(Extracted data entries)
########
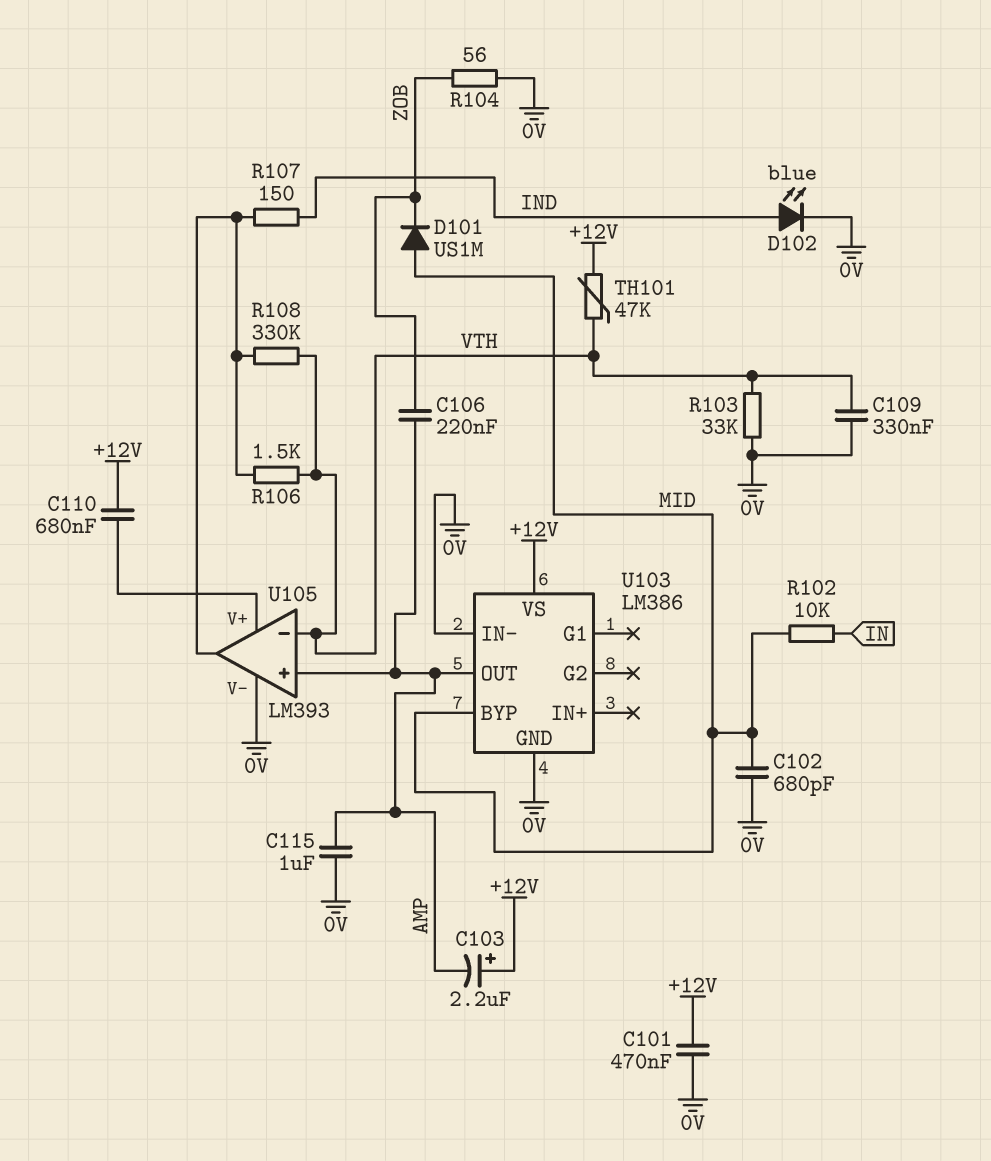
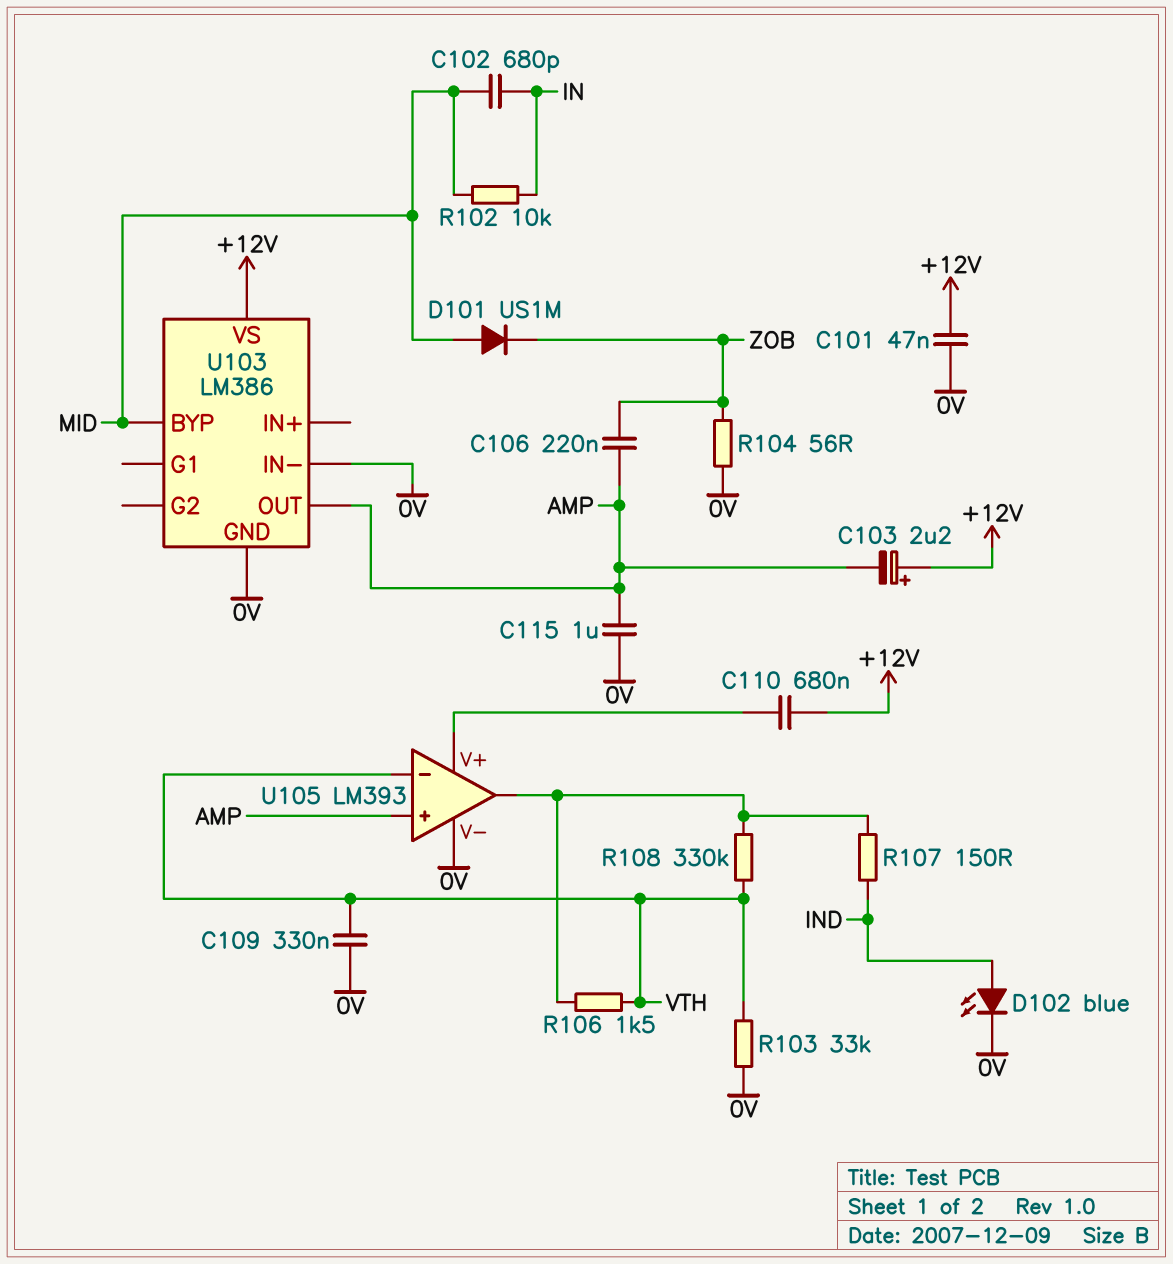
C101: 470nF (+12V, 0V) -> 47nF (+12V, 0V)
C102: 680pF (0V, MID) -> 680pF (IN, MID)
TH101: 47k (+12V, VTH) -> none

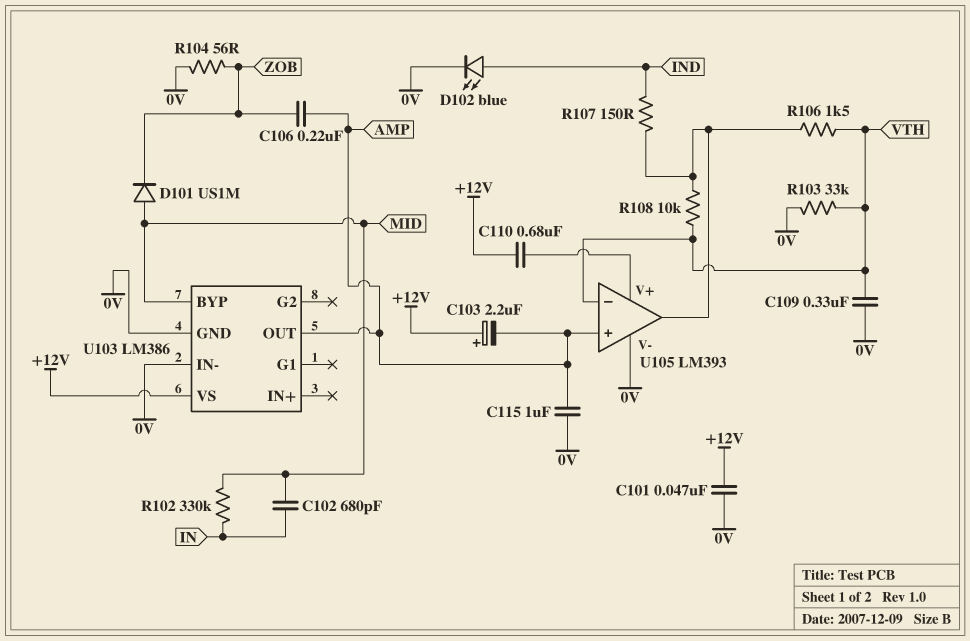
R102: 10k (IN, MID) -> 330k (IN, MID)
R108: 330k (U105/out, VTH) -> 10k (U105/out, VTH)

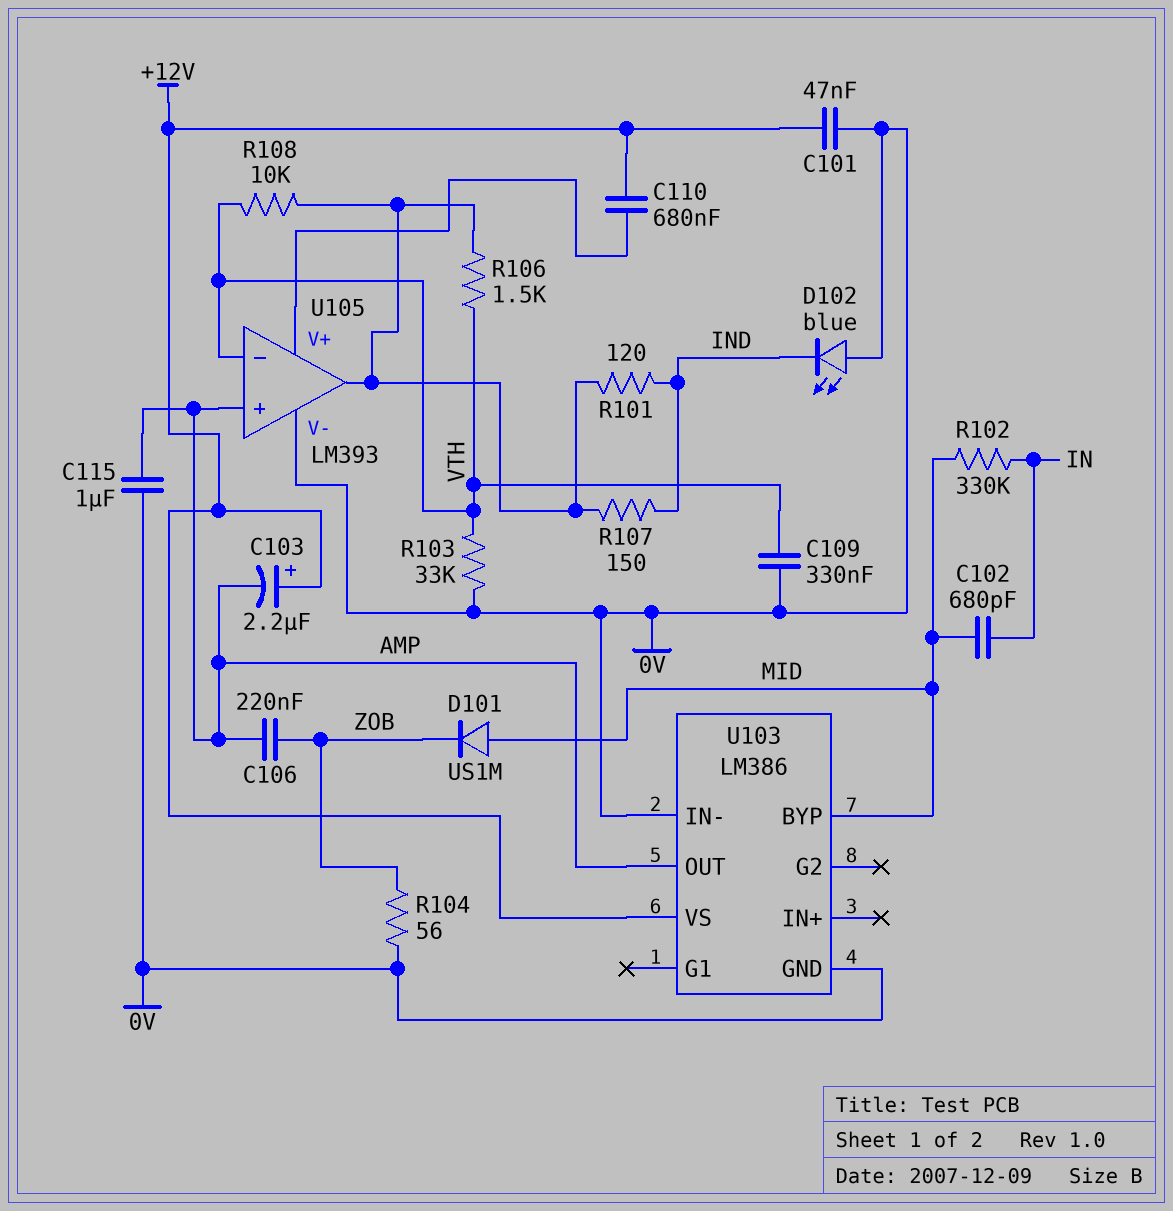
D102: LED blue (A IND, K 0V) -> LED blue (A 0V, K IND)
R101: none -> 120 (IND, U105/out)

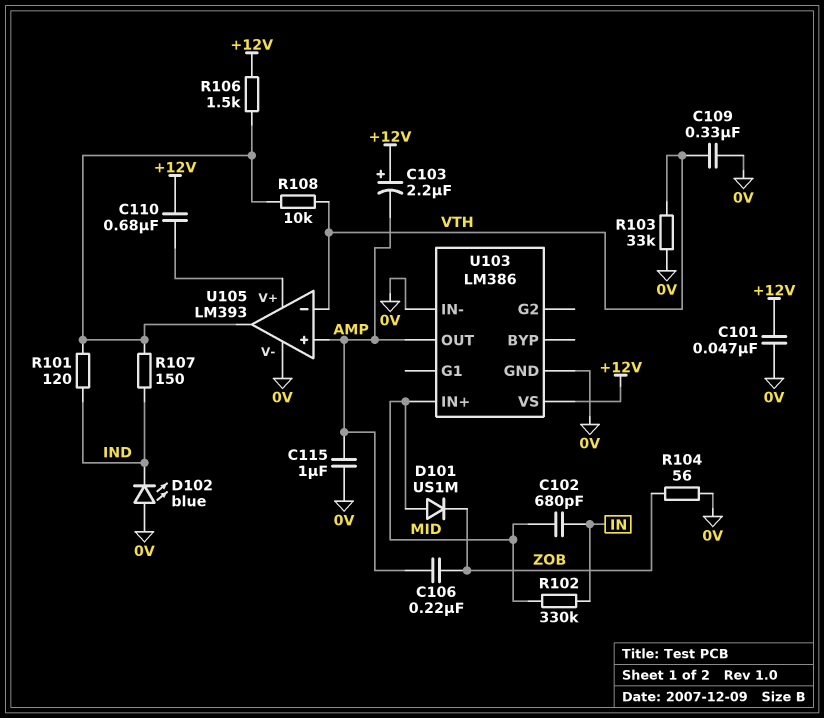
R106: 1.5k (U105/out, VTH) -> 1.5k (+12V, U105/out)
U103 pin BYP: MID -> none
U103 pin IN+: none -> MID

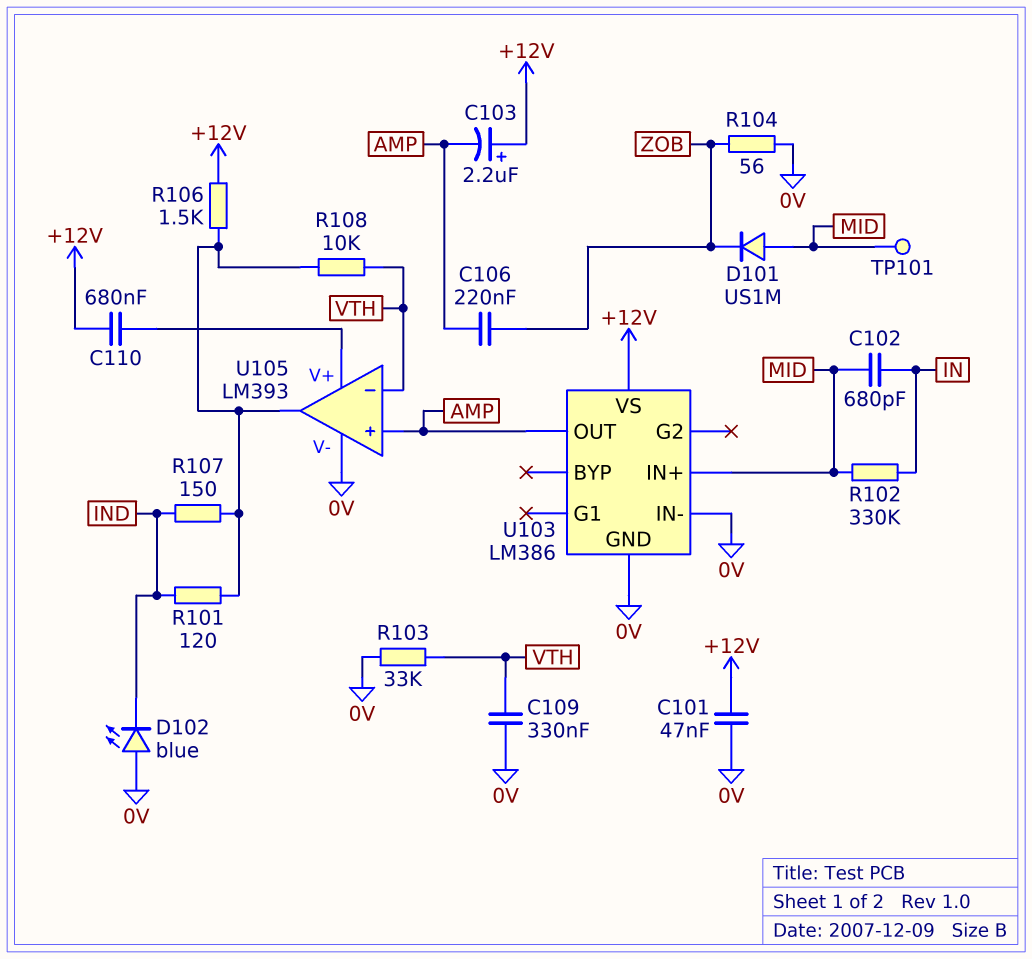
C115: 1uF (0V, AMP) -> none
TP101: none -> test point (MID)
########
All of the data must be set down exactly, with no pictures included.

C101: 470nF (+12V, 0V) -> 47nF (+12V, 0V)
C102: 680pF (0V, MID) -> 680pF (IN, MID)
TH101: 47k (+12V, VTH) -> none

R102: 10k (IN, MID) -> 330k (IN, MID)
R108: 330k (U105/out, VTH) -> 10k (U105/out, VTH)

D102: LED blue (A IND, K 0V) -> LED blue (A 0V, K IND)
R101: none -> 120 (IND, U105/out)

R106: 1.5k (U105/out, VTH) -> 1.5k (+12V, U105/out)
U103 pin BYP: MID -> none
U103 pin IN+: none -> MID

C115: 1uF (0V, AMP) -> none
TP101: none -> test point (MID)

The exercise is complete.